▶ **ASSIGNMENT**: The response must consist of the lines below from the one with "C3: 1.5uF (plus" through the one with "U3 pin CV: CV -> CT", exactly as they appear and with both ends kept.
[Start of section]
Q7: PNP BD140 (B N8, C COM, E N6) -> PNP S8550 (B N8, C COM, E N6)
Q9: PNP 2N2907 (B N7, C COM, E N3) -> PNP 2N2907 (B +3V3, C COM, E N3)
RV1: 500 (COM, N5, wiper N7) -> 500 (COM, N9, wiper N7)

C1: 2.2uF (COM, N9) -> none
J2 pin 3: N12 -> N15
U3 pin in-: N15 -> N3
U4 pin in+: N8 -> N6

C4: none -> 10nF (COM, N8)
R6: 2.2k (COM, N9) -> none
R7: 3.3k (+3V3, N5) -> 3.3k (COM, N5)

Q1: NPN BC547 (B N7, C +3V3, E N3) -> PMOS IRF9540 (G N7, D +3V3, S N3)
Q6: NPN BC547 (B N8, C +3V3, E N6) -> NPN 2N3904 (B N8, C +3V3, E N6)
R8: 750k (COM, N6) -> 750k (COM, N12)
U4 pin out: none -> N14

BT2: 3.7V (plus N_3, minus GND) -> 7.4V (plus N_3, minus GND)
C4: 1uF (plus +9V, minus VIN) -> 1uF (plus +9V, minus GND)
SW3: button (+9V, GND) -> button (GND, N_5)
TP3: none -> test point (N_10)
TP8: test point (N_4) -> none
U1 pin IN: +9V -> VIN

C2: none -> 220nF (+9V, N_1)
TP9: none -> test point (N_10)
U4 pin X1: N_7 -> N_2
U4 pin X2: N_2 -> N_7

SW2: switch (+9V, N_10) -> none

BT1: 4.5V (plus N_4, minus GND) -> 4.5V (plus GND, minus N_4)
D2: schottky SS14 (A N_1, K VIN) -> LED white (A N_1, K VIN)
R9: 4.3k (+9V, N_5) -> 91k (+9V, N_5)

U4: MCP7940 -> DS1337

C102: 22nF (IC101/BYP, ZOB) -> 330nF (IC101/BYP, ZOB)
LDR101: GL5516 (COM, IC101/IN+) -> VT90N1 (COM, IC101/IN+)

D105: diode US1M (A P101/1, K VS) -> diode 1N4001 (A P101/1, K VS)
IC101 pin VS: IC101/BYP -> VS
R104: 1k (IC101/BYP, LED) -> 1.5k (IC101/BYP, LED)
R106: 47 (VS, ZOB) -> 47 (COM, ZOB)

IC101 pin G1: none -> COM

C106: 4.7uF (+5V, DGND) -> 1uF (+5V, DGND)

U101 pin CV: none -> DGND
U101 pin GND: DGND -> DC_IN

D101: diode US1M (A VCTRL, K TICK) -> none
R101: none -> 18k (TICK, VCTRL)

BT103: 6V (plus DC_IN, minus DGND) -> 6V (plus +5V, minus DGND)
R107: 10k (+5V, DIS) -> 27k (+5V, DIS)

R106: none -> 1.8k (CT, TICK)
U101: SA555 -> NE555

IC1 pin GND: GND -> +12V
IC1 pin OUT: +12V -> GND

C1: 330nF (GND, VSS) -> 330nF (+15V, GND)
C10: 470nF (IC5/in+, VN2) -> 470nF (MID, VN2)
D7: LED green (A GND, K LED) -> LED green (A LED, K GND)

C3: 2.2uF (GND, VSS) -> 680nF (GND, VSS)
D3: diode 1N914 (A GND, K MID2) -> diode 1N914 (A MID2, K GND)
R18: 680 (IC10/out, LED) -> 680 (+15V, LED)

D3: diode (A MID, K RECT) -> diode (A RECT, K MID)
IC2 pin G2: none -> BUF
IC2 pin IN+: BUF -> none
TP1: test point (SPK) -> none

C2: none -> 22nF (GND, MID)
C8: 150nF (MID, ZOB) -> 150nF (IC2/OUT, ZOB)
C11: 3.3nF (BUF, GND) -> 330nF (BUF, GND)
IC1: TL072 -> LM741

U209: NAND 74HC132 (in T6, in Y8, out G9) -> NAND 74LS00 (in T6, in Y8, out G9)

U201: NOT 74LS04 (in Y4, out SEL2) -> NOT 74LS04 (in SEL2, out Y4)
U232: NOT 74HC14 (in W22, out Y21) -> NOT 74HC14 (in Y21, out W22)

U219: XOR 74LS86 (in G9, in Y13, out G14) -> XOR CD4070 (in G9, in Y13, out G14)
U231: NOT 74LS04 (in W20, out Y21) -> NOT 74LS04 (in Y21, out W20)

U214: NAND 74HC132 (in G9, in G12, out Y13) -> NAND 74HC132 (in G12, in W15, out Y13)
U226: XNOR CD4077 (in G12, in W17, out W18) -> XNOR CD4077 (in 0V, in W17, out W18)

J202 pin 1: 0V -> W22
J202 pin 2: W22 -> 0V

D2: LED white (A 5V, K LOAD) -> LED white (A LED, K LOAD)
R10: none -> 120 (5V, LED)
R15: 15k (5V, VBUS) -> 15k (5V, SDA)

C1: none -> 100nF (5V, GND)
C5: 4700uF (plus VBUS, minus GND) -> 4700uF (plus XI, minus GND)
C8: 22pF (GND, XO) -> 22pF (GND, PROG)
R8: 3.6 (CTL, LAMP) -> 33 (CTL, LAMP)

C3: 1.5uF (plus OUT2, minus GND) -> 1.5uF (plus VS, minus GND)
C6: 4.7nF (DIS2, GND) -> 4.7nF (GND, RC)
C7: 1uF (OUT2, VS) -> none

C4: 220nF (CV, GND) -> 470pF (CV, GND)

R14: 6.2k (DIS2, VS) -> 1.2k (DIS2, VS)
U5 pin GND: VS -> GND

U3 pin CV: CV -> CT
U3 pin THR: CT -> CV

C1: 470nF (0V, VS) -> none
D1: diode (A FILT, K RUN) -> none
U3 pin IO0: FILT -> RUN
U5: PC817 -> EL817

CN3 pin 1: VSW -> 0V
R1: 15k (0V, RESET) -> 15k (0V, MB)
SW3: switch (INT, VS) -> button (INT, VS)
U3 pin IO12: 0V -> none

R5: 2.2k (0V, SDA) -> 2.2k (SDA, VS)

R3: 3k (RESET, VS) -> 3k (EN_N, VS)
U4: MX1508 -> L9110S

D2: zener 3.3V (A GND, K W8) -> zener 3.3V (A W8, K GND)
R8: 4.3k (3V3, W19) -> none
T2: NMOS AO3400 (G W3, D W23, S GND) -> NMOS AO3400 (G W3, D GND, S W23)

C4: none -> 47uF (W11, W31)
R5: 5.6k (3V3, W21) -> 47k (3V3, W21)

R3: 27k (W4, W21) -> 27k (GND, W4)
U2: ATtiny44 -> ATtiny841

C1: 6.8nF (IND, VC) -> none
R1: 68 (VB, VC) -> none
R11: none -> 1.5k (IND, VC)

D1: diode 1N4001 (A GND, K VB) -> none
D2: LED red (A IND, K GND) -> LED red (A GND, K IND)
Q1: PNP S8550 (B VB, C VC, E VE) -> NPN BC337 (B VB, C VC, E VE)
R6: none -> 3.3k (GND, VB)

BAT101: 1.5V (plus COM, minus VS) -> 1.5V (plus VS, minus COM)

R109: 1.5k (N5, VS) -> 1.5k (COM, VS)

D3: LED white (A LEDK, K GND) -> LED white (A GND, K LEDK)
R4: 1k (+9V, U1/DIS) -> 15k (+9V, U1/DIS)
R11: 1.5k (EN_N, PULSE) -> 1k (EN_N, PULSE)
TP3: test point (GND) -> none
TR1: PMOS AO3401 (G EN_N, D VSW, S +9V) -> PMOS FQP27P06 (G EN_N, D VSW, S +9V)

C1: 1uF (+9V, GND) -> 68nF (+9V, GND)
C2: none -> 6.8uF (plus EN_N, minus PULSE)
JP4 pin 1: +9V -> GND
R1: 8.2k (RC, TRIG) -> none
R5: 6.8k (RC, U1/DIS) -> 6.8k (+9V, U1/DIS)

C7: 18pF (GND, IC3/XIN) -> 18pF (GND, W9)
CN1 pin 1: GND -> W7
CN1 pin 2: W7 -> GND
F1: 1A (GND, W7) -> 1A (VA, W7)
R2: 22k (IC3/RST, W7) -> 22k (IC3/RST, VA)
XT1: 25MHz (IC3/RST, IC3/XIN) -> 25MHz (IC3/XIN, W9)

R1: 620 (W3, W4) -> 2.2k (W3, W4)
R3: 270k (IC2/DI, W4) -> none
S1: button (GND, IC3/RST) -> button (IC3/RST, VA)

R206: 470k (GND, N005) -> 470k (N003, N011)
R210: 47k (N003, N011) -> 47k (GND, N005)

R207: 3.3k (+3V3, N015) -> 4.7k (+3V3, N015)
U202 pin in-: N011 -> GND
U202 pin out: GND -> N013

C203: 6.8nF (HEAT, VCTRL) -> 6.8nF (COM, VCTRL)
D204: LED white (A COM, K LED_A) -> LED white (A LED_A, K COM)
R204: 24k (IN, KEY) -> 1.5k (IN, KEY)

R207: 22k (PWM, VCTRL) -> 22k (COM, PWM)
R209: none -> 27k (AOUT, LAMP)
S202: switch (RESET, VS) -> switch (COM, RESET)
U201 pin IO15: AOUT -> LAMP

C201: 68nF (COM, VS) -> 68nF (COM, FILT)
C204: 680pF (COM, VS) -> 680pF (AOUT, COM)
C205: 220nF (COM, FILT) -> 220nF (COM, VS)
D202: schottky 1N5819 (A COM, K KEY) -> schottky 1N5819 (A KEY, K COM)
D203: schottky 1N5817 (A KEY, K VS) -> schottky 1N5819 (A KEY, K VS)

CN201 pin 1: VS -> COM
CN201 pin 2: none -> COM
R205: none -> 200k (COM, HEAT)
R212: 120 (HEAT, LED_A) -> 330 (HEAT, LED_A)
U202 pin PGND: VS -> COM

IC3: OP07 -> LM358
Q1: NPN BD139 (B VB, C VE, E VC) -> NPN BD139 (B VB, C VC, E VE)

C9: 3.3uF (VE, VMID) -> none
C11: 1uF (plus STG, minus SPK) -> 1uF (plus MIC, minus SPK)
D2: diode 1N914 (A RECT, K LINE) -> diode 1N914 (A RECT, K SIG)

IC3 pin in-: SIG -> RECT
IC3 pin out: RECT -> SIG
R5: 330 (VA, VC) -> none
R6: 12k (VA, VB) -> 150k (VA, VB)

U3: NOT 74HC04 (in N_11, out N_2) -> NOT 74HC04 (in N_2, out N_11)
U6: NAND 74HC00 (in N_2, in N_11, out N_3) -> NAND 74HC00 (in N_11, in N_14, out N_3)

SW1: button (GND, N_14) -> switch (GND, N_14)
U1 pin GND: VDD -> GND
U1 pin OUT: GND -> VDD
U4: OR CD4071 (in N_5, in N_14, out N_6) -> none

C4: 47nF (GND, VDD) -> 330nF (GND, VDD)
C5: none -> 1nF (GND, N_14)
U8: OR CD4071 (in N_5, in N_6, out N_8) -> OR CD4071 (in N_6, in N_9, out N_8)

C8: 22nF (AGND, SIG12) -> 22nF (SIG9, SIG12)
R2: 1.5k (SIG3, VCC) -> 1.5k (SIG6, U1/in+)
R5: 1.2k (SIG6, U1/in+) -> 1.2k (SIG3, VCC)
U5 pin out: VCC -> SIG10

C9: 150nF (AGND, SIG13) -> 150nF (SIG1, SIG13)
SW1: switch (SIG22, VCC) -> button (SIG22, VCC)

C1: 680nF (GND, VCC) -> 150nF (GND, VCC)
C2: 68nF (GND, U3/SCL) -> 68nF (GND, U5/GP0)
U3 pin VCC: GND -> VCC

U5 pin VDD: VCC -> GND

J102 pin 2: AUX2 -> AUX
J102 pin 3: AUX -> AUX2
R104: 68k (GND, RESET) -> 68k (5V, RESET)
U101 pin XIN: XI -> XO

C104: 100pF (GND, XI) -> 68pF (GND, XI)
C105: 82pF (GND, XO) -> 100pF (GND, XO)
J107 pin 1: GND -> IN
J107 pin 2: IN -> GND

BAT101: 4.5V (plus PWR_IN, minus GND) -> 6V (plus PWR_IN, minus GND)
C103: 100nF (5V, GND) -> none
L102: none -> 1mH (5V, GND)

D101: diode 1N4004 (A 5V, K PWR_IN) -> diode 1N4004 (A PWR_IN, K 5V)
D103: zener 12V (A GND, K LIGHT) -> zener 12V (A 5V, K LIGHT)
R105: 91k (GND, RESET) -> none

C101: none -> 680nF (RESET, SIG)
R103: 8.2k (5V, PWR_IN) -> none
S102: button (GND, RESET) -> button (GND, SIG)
[End of section]
▶ **ANSWER SECTION**:
C3: 1.5uF (plus OUT2, minus GND) -> 1.5uF (plus VS, minus GND)
C6: 4.7nF (DIS2, GND) -> 4.7nF (GND, RC)
C7: 1uF (OUT2, VS) -> none

C4: 220nF (CV, GND) -> 470pF (CV, GND)

R14: 6.2k (DIS2, VS) -> 1.2k (DIS2, VS)
U5 pin GND: VS -> GND

U3 pin CV: CV -> CT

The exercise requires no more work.